> **Extracted data entries**

====

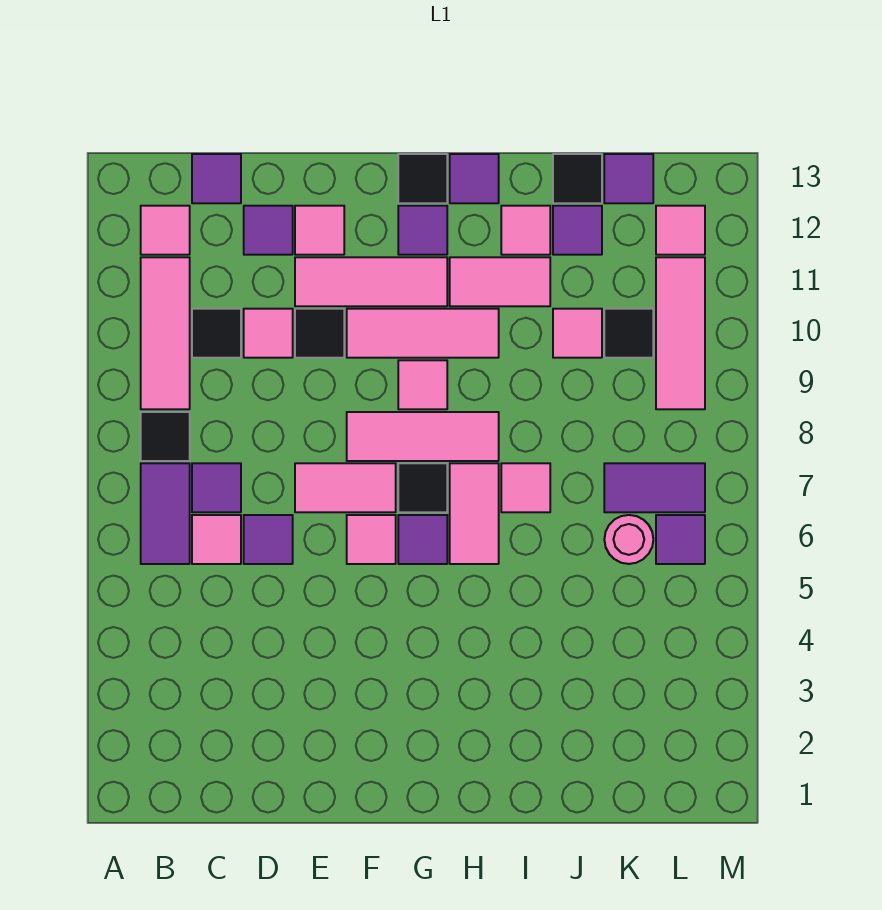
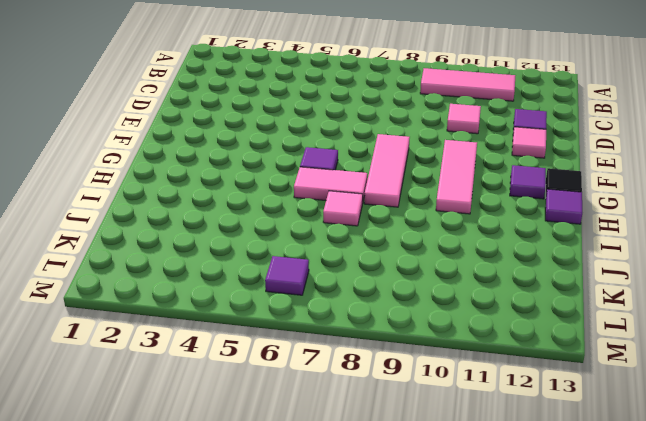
none -> purple tile B6:B7 level 1
none -> black tile B8 level 1
none -> pink tile B12 level 1
none -> pink tile C6 level 1

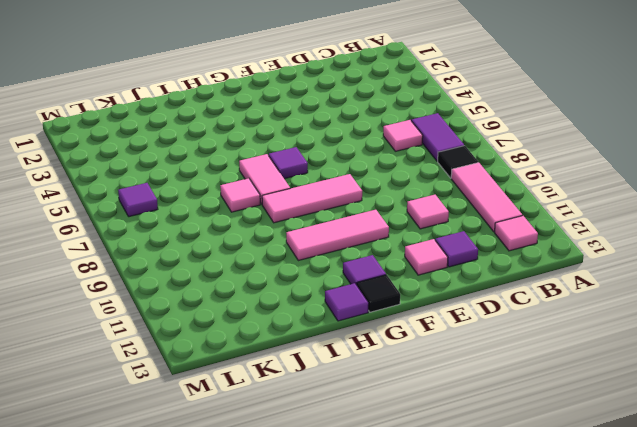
none -> purple tile C7 level 1
none -> black tile C10 level 1
none -> purple tile C13 level 1
none -> purple tile D6 level 1

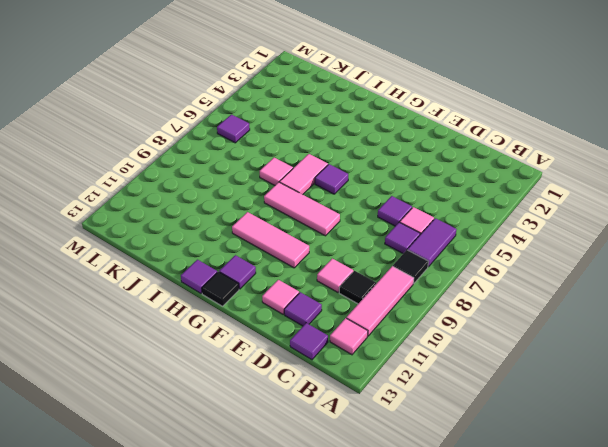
none -> pink tile E7:F7 level 1
none -> black tile E10 level 1
none -> pink tile E11:G11 level 1
none -> pink tile F6 level 1

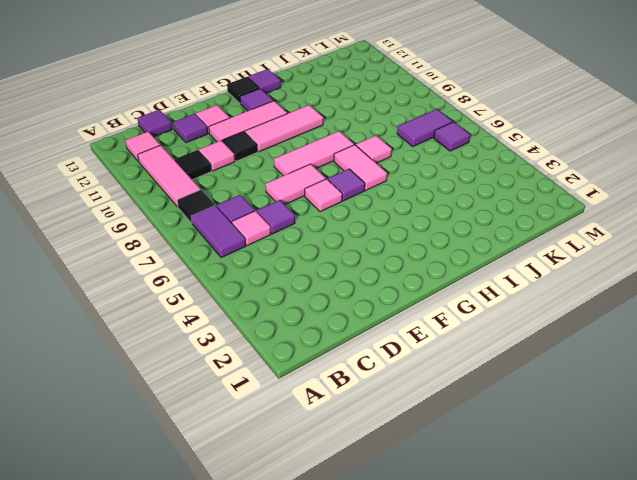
none -> black tile G7 level 1
none -> pink tile G9 level 1
none -> pink tile H11:I11 level 1
none -> pink tile I12 level 1

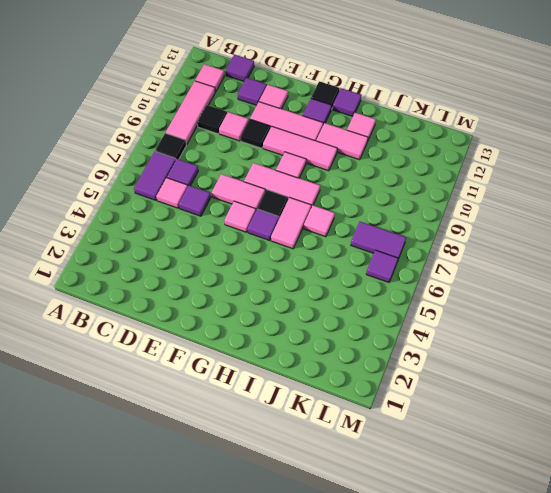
none -> pink tile J10 level 1
none -> purple tile J12 level 1
none -> black tile J13 level 1
none -> pink round brick K6 level 1

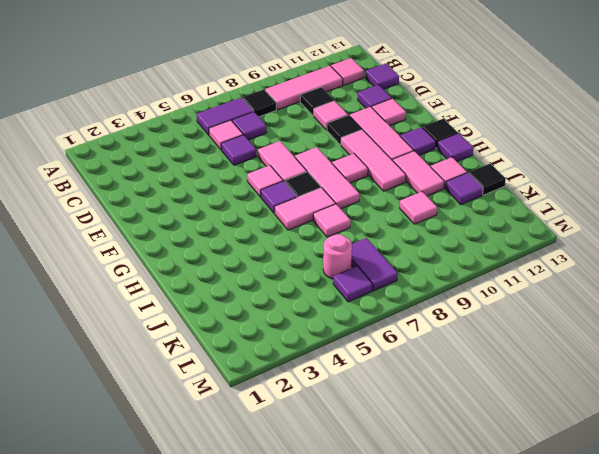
none -> black tile K10 level 1
none -> purple tile K13 level 1
none -> pink tile L9:L11 level 1
none -> pink tile L12 level 1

====

> **Your goal**
Leave every picture out and retype exactly the lines of the records above from the one holding "none -> purple tile J12 level 1" through the last, both ends included and nothing besides.

> **Solution to the exercise**
none -> purple tile J12 level 1
none -> black tile J13 level 1
none -> pink round brick K6 level 1

none -> black tile K10 level 1
none -> purple tile K13 level 1
none -> pink tile L9:L11 level 1
none -> pink tile L12 level 1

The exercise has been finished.